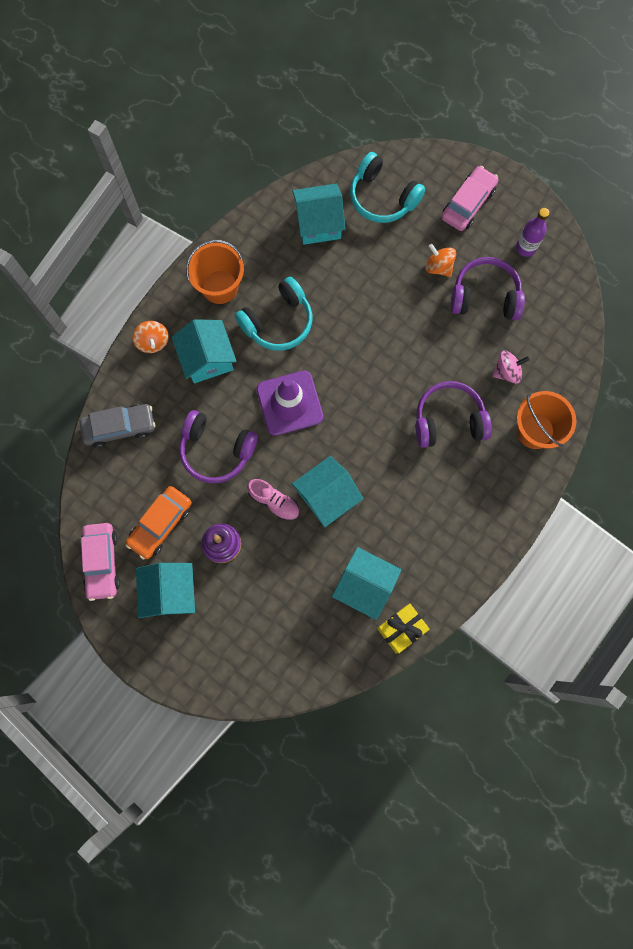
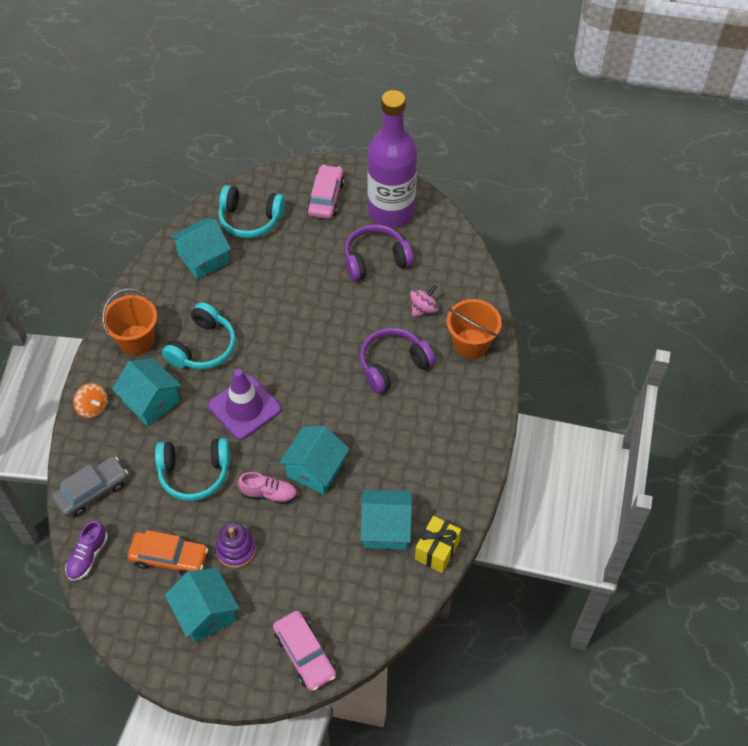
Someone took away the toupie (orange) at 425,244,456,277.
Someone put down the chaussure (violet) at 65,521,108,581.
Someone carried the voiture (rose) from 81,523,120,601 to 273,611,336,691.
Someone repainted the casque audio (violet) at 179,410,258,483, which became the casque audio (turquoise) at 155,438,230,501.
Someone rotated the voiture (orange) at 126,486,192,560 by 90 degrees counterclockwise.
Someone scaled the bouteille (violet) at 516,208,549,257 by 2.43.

--*--

▸ Exercise instructions
Tell how many lines of the entries above include "voiture". The answer should be the number and nothing more.

▸ Reply to the exercise
2